TASK PROMPT> Go through the entries below and pick out every line with "rotated".

* * * * * * * * *

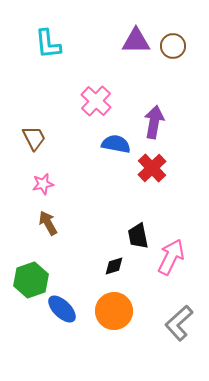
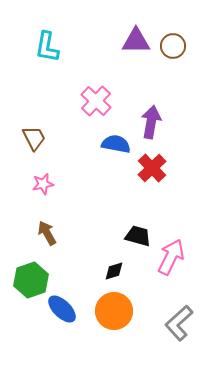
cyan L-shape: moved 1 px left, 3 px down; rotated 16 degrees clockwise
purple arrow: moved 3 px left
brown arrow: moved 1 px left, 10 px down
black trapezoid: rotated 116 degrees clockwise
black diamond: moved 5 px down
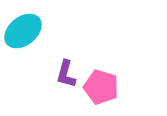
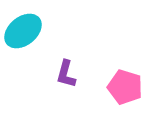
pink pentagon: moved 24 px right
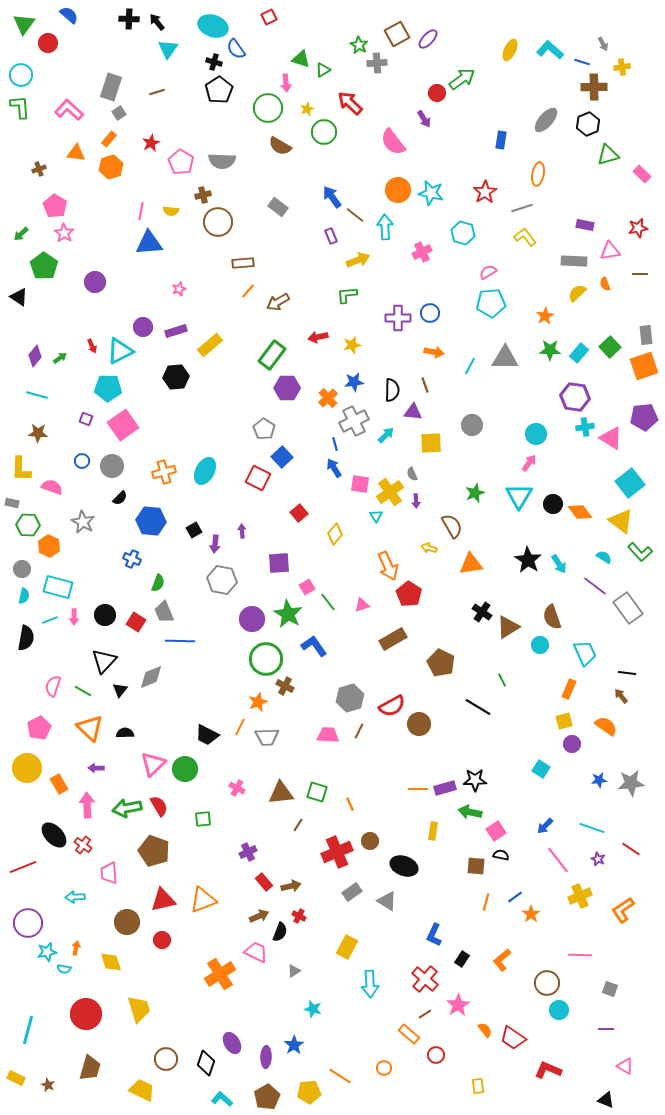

* * * * * * * * *

ANSWER SPACE>
cyan L-shape: moved 1 px left, 3 px down; rotated 16 degrees clockwise
black trapezoid: rotated 116 degrees clockwise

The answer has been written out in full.